Reproduce the entries in full, with no changes.

>> begin

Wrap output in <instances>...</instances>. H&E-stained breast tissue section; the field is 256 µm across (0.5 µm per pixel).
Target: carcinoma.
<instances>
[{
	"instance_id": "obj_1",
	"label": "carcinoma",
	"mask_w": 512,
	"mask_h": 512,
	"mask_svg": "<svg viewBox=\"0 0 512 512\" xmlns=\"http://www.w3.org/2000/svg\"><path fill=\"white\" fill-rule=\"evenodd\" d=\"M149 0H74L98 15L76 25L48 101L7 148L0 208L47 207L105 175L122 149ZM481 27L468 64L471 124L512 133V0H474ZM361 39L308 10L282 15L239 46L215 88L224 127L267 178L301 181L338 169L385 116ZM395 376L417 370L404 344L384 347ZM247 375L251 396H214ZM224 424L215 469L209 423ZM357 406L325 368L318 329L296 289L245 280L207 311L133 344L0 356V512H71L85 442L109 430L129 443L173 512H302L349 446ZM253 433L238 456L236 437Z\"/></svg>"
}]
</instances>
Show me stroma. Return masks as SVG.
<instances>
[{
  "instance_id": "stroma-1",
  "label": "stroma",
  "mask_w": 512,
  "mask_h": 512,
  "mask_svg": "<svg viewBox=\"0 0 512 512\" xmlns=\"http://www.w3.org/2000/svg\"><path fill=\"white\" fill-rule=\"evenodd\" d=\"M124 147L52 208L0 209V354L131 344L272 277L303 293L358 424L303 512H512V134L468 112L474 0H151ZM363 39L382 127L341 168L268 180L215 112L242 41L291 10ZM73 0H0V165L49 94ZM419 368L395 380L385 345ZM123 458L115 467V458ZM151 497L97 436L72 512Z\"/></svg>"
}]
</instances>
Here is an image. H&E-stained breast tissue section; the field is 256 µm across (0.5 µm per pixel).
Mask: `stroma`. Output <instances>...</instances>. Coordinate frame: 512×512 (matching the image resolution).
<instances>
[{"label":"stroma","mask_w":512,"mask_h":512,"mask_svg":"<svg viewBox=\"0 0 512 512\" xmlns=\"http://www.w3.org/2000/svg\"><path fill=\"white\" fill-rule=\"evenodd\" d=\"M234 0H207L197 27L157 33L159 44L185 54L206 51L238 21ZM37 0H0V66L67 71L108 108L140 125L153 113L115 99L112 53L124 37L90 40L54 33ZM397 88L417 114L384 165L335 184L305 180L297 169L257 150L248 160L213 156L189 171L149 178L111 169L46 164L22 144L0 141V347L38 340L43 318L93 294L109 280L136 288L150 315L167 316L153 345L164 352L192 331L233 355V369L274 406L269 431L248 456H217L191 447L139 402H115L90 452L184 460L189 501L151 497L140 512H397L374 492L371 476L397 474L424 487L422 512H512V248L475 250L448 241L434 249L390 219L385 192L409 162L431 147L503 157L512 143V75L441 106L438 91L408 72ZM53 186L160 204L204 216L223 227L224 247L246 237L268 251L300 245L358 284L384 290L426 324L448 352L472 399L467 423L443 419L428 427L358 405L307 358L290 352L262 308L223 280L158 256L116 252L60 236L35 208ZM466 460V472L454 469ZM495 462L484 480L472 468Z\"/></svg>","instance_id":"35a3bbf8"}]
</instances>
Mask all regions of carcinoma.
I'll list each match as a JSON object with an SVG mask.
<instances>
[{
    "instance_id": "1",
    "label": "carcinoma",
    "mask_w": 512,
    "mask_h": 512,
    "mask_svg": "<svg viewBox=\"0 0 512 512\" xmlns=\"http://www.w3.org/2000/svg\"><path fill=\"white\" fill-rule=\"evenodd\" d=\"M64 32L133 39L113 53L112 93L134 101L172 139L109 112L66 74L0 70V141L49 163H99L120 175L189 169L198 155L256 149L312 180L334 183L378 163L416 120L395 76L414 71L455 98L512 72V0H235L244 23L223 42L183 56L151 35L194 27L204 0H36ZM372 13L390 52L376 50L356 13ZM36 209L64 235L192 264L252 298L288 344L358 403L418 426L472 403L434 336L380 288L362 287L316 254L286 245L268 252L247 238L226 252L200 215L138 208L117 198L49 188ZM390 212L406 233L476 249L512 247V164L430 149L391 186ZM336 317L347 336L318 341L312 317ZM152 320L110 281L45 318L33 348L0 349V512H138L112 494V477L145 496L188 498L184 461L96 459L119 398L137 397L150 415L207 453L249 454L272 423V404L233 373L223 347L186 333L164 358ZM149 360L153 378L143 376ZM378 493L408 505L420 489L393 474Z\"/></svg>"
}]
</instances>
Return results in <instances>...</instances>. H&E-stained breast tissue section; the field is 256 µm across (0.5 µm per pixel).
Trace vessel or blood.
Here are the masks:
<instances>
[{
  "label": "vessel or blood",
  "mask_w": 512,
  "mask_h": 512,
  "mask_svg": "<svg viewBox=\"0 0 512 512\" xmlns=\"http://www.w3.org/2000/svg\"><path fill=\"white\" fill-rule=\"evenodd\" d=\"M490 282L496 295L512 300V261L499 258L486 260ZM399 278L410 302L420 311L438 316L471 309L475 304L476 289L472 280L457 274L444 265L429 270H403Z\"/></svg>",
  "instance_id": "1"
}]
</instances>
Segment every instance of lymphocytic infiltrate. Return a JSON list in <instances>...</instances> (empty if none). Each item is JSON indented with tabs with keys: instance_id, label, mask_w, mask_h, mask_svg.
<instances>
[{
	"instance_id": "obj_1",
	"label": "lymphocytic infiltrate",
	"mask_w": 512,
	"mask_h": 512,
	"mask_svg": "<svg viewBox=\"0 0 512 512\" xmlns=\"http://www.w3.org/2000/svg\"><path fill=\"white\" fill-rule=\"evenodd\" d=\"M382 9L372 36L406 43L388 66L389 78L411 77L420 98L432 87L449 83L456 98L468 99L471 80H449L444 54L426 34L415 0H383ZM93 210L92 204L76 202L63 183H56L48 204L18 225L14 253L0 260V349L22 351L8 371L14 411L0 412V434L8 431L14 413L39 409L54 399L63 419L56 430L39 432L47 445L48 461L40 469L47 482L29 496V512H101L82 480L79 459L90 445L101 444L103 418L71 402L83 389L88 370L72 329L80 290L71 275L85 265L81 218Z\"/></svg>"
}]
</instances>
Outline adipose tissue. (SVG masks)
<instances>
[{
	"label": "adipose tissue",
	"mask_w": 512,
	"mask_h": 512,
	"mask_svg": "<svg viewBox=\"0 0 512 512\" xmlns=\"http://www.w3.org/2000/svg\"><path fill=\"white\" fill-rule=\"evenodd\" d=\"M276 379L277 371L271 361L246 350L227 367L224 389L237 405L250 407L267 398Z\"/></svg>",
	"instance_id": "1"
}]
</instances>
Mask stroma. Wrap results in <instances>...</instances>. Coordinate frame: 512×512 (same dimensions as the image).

>> end

### [Written reply]
Wrap output in <instances>...</instances>. H&E-stained breast tissue section; the field is 256 µm across (0.5 µm per pixel).
Target: carcinoma.
<instances>
[{
	"instance_id": "obj_1",
	"label": "carcinoma",
	"mask_w": 512,
	"mask_h": 512,
	"mask_svg": "<svg viewBox=\"0 0 512 512\" xmlns=\"http://www.w3.org/2000/svg\"><path fill=\"white\" fill-rule=\"evenodd\" d=\"M149 0H74L98 15L76 25L48 101L7 148L0 208L47 207L105 175L122 149ZM481 27L468 64L471 124L512 133V0H474ZM361 39L308 10L282 15L239 46L215 88L224 127L267 178L301 181L338 169L385 116ZM395 376L417 370L404 344L384 347ZM247 375L251 396H214ZM224 424L215 469L209 423ZM357 406L325 368L318 329L296 289L245 280L207 311L133 344L0 356V512H71L85 442L109 430L129 443L173 512H302L349 446ZM253 433L238 456L236 437Z\"/></svg>"
}]
</instances>
Show me stroma. Return masks as SVG.
<instances>
[{
  "instance_id": "stroma-1",
  "label": "stroma",
  "mask_w": 512,
  "mask_h": 512,
  "mask_svg": "<svg viewBox=\"0 0 512 512\" xmlns=\"http://www.w3.org/2000/svg\"><path fill=\"white\" fill-rule=\"evenodd\" d=\"M124 147L52 208L0 209V354L131 344L272 277L303 293L358 424L303 512H512V134L468 112L474 0H151ZM363 39L382 127L341 168L268 180L215 112L242 41L291 10ZM73 0H0V165L49 94ZM419 368L395 380L385 345ZM123 458L115 467V458ZM151 497L97 436L72 512Z\"/></svg>"
}]
</instances>
Here is an image. H&E-stained breast tissue section; the field is 256 µm across (0.5 µm per pixel).
Mask: `stroma`. Output <instances>...</instances>. Coordinate frame: 512×512 (matching the image resolution).
<instances>
[{"label":"stroma","mask_w":512,"mask_h":512,"mask_svg":"<svg viewBox=\"0 0 512 512\" xmlns=\"http://www.w3.org/2000/svg\"><path fill=\"white\" fill-rule=\"evenodd\" d=\"M234 0H207L197 27L157 33L159 44L185 54L206 51L238 21ZM37 0H0V66L67 71L108 108L140 125L153 113L115 99L112 53L124 37L90 40L54 33ZM397 88L417 114L384 165L335 184L305 180L297 169L257 150L248 160L213 156L189 171L149 178L111 169L46 164L22 144L0 141V347L38 340L43 318L93 294L109 280L136 288L150 315L167 316L153 345L164 352L192 331L233 355V369L274 406L269 431L248 456H217L191 447L139 402H115L90 452L184 460L189 501L151 497L140 512H397L374 492L371 476L397 474L424 487L422 512H512V248L475 250L448 241L434 249L390 219L385 192L409 162L431 147L503 157L512 143V75L441 106L438 91L408 72ZM53 186L160 204L204 216L223 227L224 247L246 237L268 251L300 245L358 284L384 290L426 324L448 352L472 399L467 423L443 419L428 427L358 405L307 358L290 352L262 308L223 280L158 256L116 252L60 236L35 208ZM466 460V472L454 469ZM495 462L484 480L472 468Z\"/></svg>","instance_id":"35a3bbf8"}]
</instances>
Mask all regions of carcinoma.
I'll list each match as a JSON object with an SVG mask.
<instances>
[{
    "instance_id": "1",
    "label": "carcinoma",
    "mask_w": 512,
    "mask_h": 512,
    "mask_svg": "<svg viewBox=\"0 0 512 512\" xmlns=\"http://www.w3.org/2000/svg\"><path fill=\"white\" fill-rule=\"evenodd\" d=\"M64 32L133 39L113 53L112 93L134 101L172 139L109 112L66 74L0 70V141L49 163H99L120 175L189 169L198 155L256 149L312 180L334 183L378 163L416 120L395 76L414 71L455 98L512 72V0H235L244 23L223 42L183 56L151 35L194 27L204 0H36ZM372 13L390 52L376 50L356 13ZM36 209L64 235L192 264L252 298L288 344L358 403L418 426L472 403L434 336L380 288L362 287L316 254L286 245L268 252L247 238L226 252L200 215L138 208L117 198L49 188ZM390 212L406 233L476 249L512 247V164L430 149L391 186ZM336 317L347 336L318 341L312 317ZM152 320L110 281L45 318L33 348L0 349V512H138L112 494V477L145 496L188 498L184 461L96 459L119 398L137 397L150 415L207 453L249 454L272 423V404L233 373L223 347L186 333L164 358ZM149 360L153 378L143 376ZM378 493L408 505L420 489L393 474Z\"/></svg>"
}]
</instances>
Return results in <instances>...</instances>. H&E-stained breast tissue section; the field is 256 µm across (0.5 µm per pixel).
Trace vessel or blood.
Here are the masks:
<instances>
[{
  "label": "vessel or blood",
  "mask_w": 512,
  "mask_h": 512,
  "mask_svg": "<svg viewBox=\"0 0 512 512\" xmlns=\"http://www.w3.org/2000/svg\"><path fill=\"white\" fill-rule=\"evenodd\" d=\"M490 282L496 295L512 300V261L499 258L486 260ZM399 278L410 302L420 311L438 316L471 309L475 304L476 289L472 280L457 274L444 265L429 270H403Z\"/></svg>",
  "instance_id": "1"
}]
</instances>
Segment every instance of lymphocytic infiltrate. Return a JSON list in <instances>...</instances> (empty if none). Each item is JSON indented with tabs with keys: instance_id, label, mask_w, mask_h, mask_svg.
<instances>
[{
	"instance_id": "obj_1",
	"label": "lymphocytic infiltrate",
	"mask_w": 512,
	"mask_h": 512,
	"mask_svg": "<svg viewBox=\"0 0 512 512\" xmlns=\"http://www.w3.org/2000/svg\"><path fill=\"white\" fill-rule=\"evenodd\" d=\"M382 9L372 36L406 43L388 66L389 78L411 77L420 98L432 87L449 83L456 98L468 99L471 80H449L444 54L426 34L415 0H383ZM93 210L92 204L76 202L63 183H56L48 204L18 225L14 253L0 260V349L22 351L8 371L14 411L0 412V434L8 431L14 413L39 409L54 399L63 419L56 430L39 432L47 445L48 461L40 469L47 482L29 496V512H101L82 480L79 459L90 445L101 444L103 418L71 402L83 389L88 370L72 329L80 290L71 275L85 265L81 218Z\"/></svg>"
}]
</instances>
Outline adipose tissue. (SVG masks)
<instances>
[{
	"label": "adipose tissue",
	"mask_w": 512,
	"mask_h": 512,
	"mask_svg": "<svg viewBox=\"0 0 512 512\" xmlns=\"http://www.w3.org/2000/svg\"><path fill=\"white\" fill-rule=\"evenodd\" d=\"M276 379L277 371L271 361L246 350L227 367L224 389L237 405L250 407L267 398Z\"/></svg>",
	"instance_id": "1"
}]
</instances>
Mask stroma. Wrap results in <instances>...</instances>. Coordinate frame: 512×512 (same dimensions as the image).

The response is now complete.